> _ASSIGNED TASK_
From the first line of the listing, copy each line exactly until you have included the line with "cyan line: (148, 98) -> (106, 75), moved"; leave out the pictures.

> _SUPPLIED RECORDS_
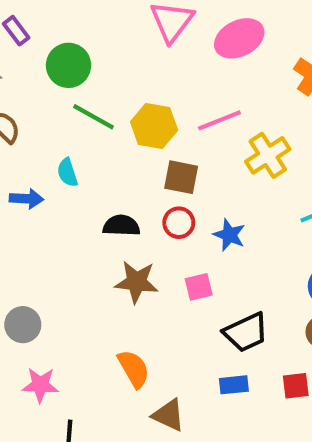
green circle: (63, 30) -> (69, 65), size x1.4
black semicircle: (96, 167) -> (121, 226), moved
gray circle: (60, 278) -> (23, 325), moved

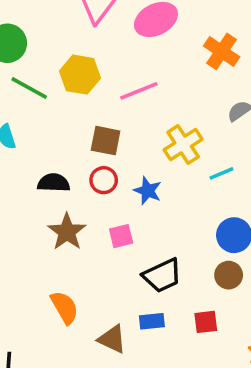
yellow hexagon: (154, 126) -> (80, 75), moved
yellow cross: (268, 155) -> (183, 145), moved
brown star: (137, 282) -> (67, 232), turned 30
brown triangle: (169, 415) -> (112, 339), moved

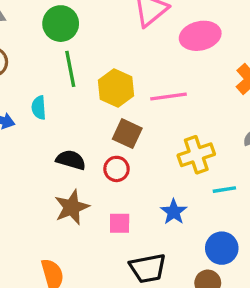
yellow hexagon: (80, 75) -> (116, 88), moved
green line: (29, 88) -> (70, 69), turned 36
blue star: (148, 191) -> (174, 212), moved

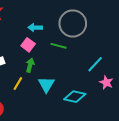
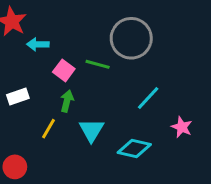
cyan arrow: (35, 28) -> (38, 44), moved
green line: (59, 46) -> (98, 64), moved
cyan line: (95, 64) -> (148, 98), moved

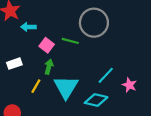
cyan line: (148, 98) -> (106, 75), moved
cyan triangle: (91, 130) -> (66, 87), size x1.4

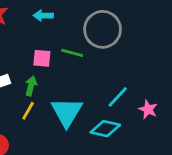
cyan arrow: (28, 27) -> (43, 16), moved
pink square: (47, 45) -> (42, 58), turned -32
green arrow: (49, 67) -> (31, 86), moved

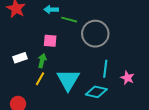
gray circle: (103, 29) -> (95, 34), moved
green line: (72, 53) -> (69, 20), moved
cyan line: (118, 97) -> (105, 69), turned -36

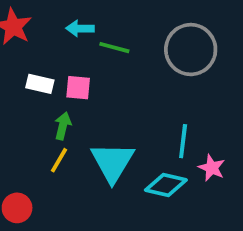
gray circle: (95, 34) -> (191, 50), moved
white rectangle: (20, 58) -> (40, 84), moved, turned 32
pink star: (127, 78) -> (212, 168), moved

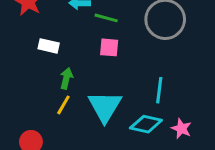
pink square: (78, 88) -> (109, 47), moved
pink star: (212, 168) -> (181, 129), moved

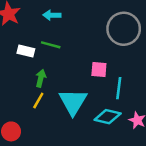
green line: (106, 18) -> (51, 45), moved
pink square: (109, 47) -> (99, 70), moved

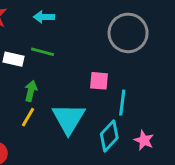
cyan diamond: (108, 117) -> (109, 136), turned -60

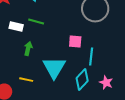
yellow line: (28, 117) -> (26, 80), moved, turned 72

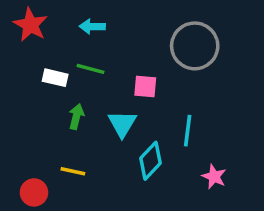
pink square: (75, 42) -> (145, 87), moved
cyan triangle: (54, 68) -> (122, 124), moved, size x0.7
cyan diamond: (82, 80) -> (151, 161), moved

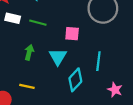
white rectangle: (55, 78) -> (13, 18), moved

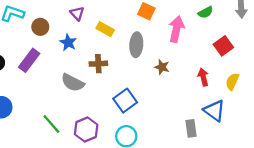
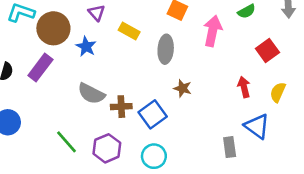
brown circle: (40, 27) -> (53, 28), size x1.6
brown cross: (98, 64) -> (121, 107), moved
brown star: (162, 67) -> (183, 88), moved

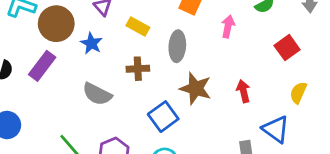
pink arrow: (213, 31) -> (228, 26), size x0.7
red arrow: (244, 87) -> (243, 91), moved
brown star: (183, 88) -> (196, 88), size x1.6
brown cross: (121, 107) -> (138, 69), moved

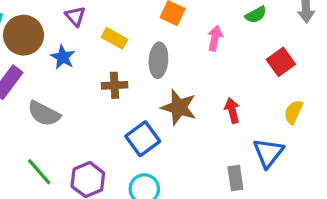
gray semicircle: (97, 94) -> (44, 114), moved
blue triangle: (276, 129) -> (268, 153), turned 32

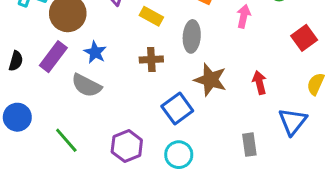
blue star: (63, 57) -> (95, 52), moved
green line: (39, 172) -> (66, 140), moved
gray rectangle: (235, 178) -> (249, 145), moved

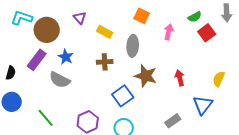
red square: (304, 38) -> (207, 33), moved
black semicircle: (16, 61) -> (11, 73), moved
gray rectangle: (249, 145) -> (173, 121), turned 63

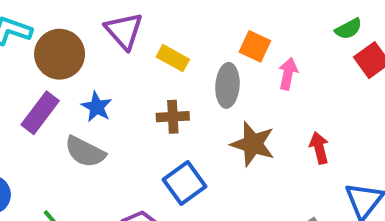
orange square: (142, 16) -> (255, 46), moved
purple triangle: (80, 18) -> (124, 31), size x1.5
pink arrow: (169, 32) -> (288, 74), moved
blue square: (123, 96) -> (185, 183), moved

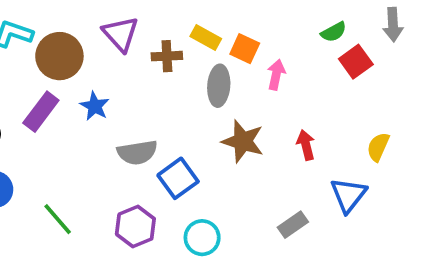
yellow rectangle: (173, 58) -> (206, 38), moved
brown cross: (173, 117) -> (167, 56), moved
gray semicircle: (85, 152) -> (137, 152), moved, turned -36

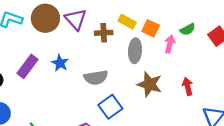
green semicircle: (334, 32) -> (188, 29), moved
brown circle: (59, 56) -> (45, 18), moved
gray semicircle: (137, 152) -> (96, 78), moved

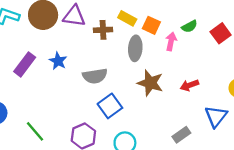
purple triangle: (76, 19) -> (74, 16), turned -40
red arrow: (188, 87) -> (189, 85), turned -96

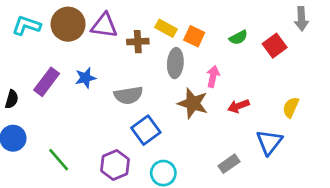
pink arrow: (171, 41) -> (213, 76), moved
blue star: (58, 61) -> (85, 78), turned 30

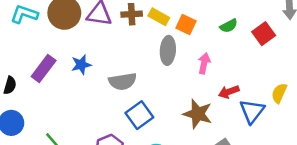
brown cross: (138, 42) -> (132, 14), moved
brown star: (193, 103) -> (198, 114), moved
blue triangle: (269, 142) -> (252, 111), moved

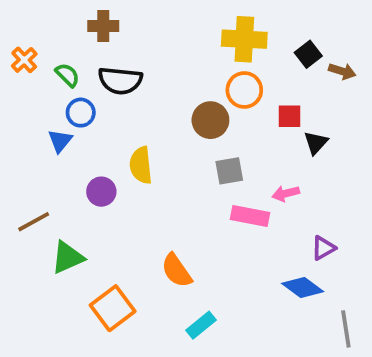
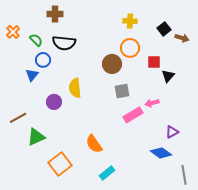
yellow cross: (244, 39) -> (130, 21), size x0.6
pink rectangle: (250, 216) -> (133, 115), turned -42

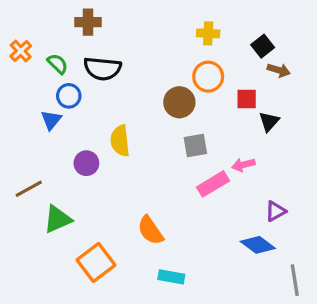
brown arrow: (182, 38) -> (279, 70), moved
cyan rectangle: (107, 173) -> (171, 277), turned 49

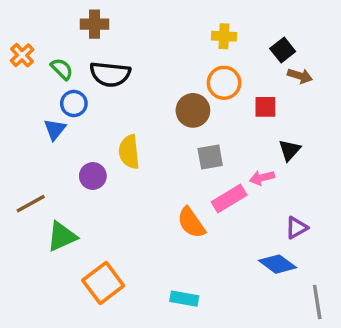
black triangle: (269, 121) -> (290, 150), moved
orange semicircle: (150, 230) -> (191, 223), moved

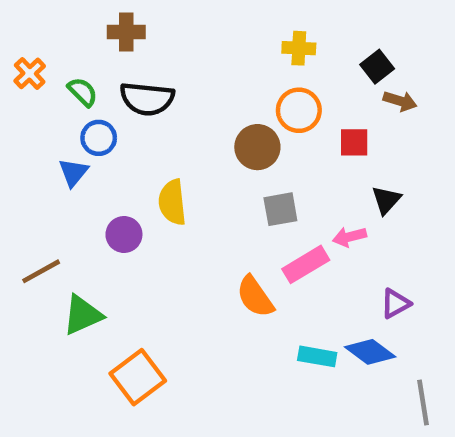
cyan rectangle: (184, 299) -> (317, 356), moved

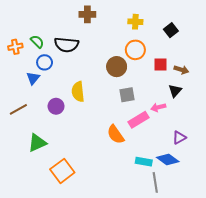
brown cross: (126, 32) -> (87, 14), moved
orange cross: (30, 73) -> (15, 47), moved, turned 32
brown arrow: (400, 101) -> (181, 70), moved
brown line: (41, 271) -> (18, 109), moved
gray line: (423, 402) -> (155, 182), moved

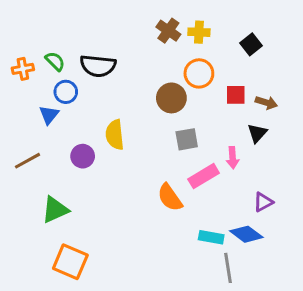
brown cross: (87, 14) -> (168, 31), moved, turned 35
pink arrow: (158, 107) -> (233, 158), turned -80
orange square: (62, 171) -> (70, 262), moved, turned -30

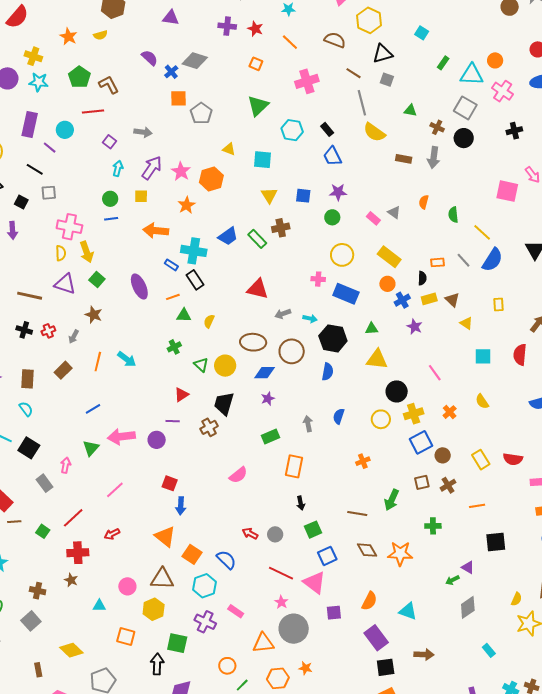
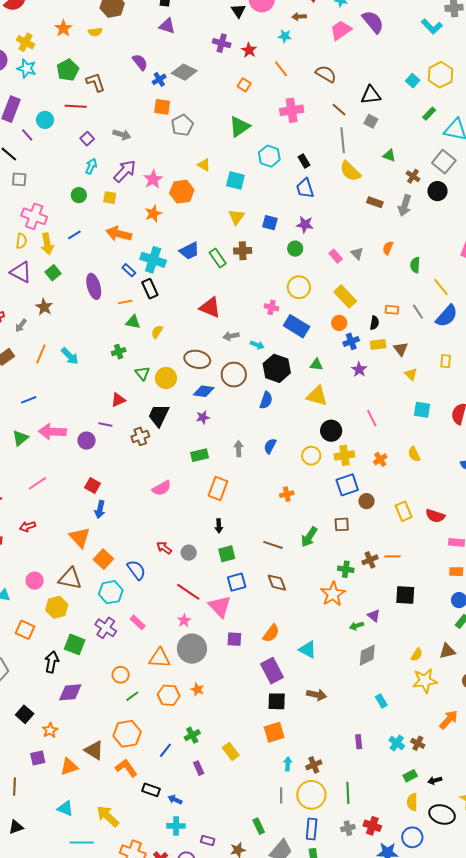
yellow hexagon: (369, 20) -> (440, 75), moved
blue line: (111, 219) -> (74, 235), moved, turned -32
brown cross: (448, 485) -> (370, 560), moved
orange star: (400, 554) -> (333, 594), moved, turned 30

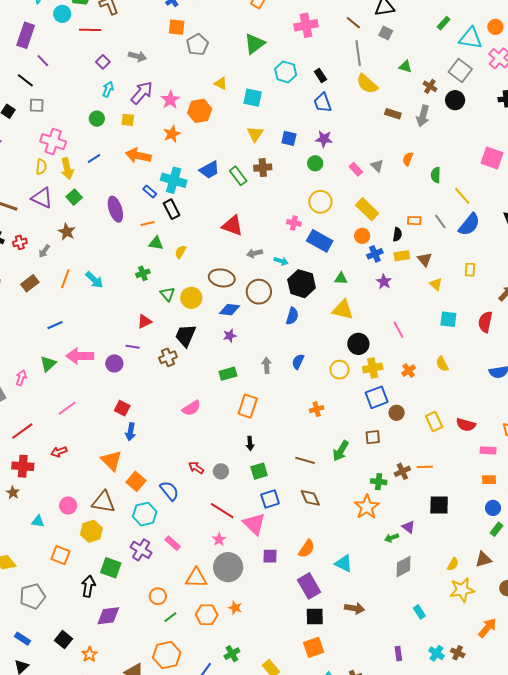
cyan circle: (45, 120) -> (62, 14), moved

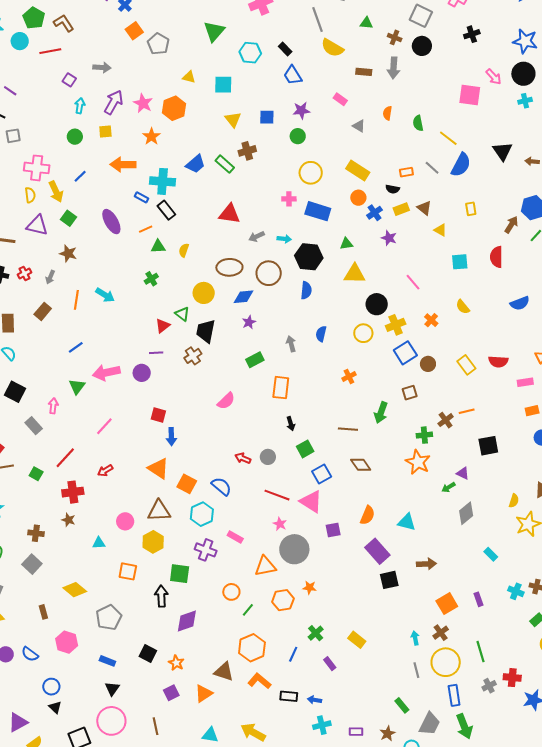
orange square: (177, 27) -> (134, 31), turned -30
pink rectangle: (356, 169) -> (340, 99), moved
black semicircle: (397, 234) -> (393, 189), turned 104
green triangle: (167, 294) -> (182, 314), moved
orange square: (314, 647) -> (447, 604), moved

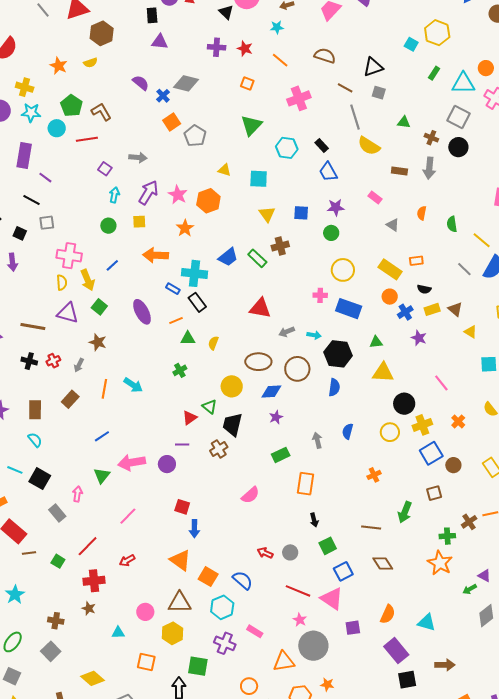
orange rectangle: (406, 172) -> (416, 261), moved

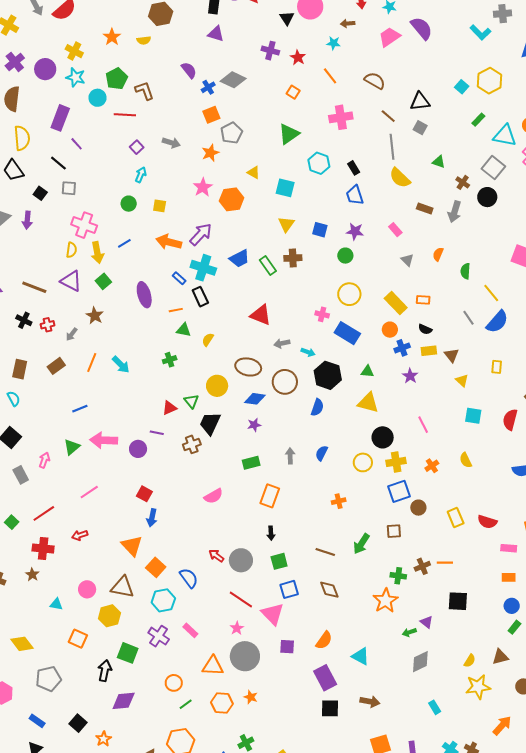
purple arrow: (148, 193) -> (201, 234), moved
orange star: (185, 228) -> (210, 153), moved
gray circle: (290, 552) -> (241, 560), size x1.5

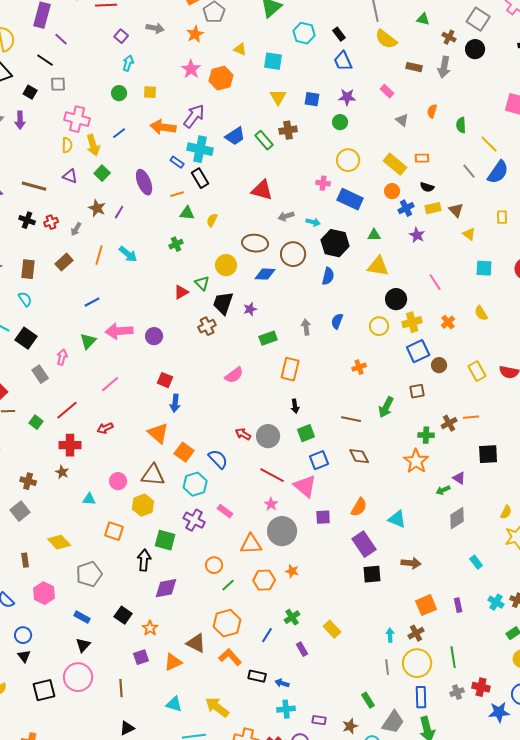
purple triangle: (71, 281) -> (70, 176), size x0.7
purple star: (254, 425) -> (250, 309), moved
purple line: (157, 433) -> (119, 212), moved, turned -64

> _SOLUTION TO THE PROBLEM_
green circle: (63, 30) -> (69, 65), size x1.4
black semicircle: (96, 167) -> (121, 226), moved
gray circle: (60, 278) -> (23, 325), moved

yellow hexagon: (154, 126) -> (80, 75), moved
yellow cross: (268, 155) -> (183, 145), moved
brown star: (137, 282) -> (67, 232), turned 30
brown triangle: (169, 415) -> (112, 339), moved

yellow hexagon: (80, 75) -> (116, 88), moved
green line: (29, 88) -> (70, 69), turned 36
blue star: (148, 191) -> (174, 212), moved

cyan arrow: (35, 28) -> (38, 44), moved
green line: (59, 46) -> (98, 64), moved
cyan line: (95, 64) -> (148, 98), moved

cyan line: (148, 98) -> (106, 75), moved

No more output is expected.